_What to produce:_
Return the data word for word. Pictures are to be omitted.

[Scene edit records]
________________________
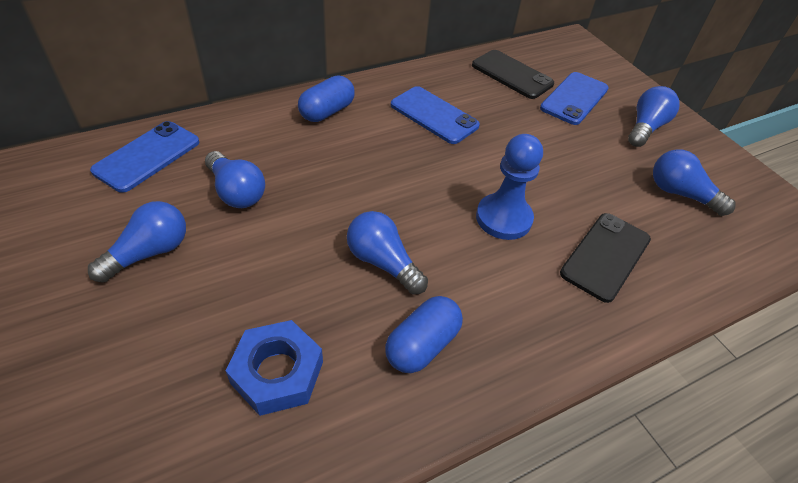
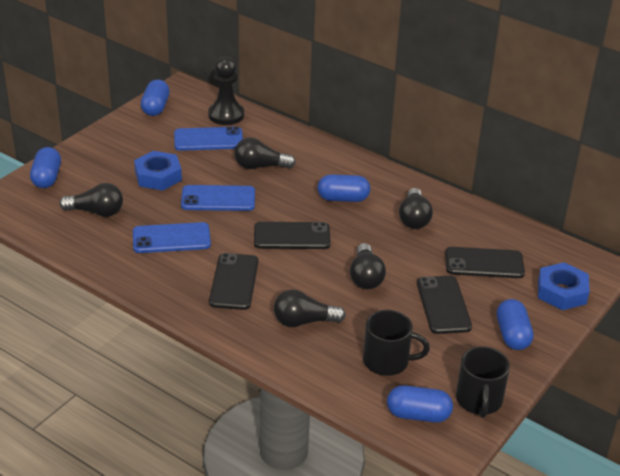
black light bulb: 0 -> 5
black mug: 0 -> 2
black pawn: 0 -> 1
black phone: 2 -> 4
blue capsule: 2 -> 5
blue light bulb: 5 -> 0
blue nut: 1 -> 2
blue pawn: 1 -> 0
________________________
_Response for this exercise:_
black light bulb: 0 -> 5
black mug: 0 -> 2
black pawn: 0 -> 1
black phone: 2 -> 4
blue capsule: 2 -> 5
blue light bulb: 5 -> 0
blue nut: 1 -> 2
blue pawn: 1 -> 0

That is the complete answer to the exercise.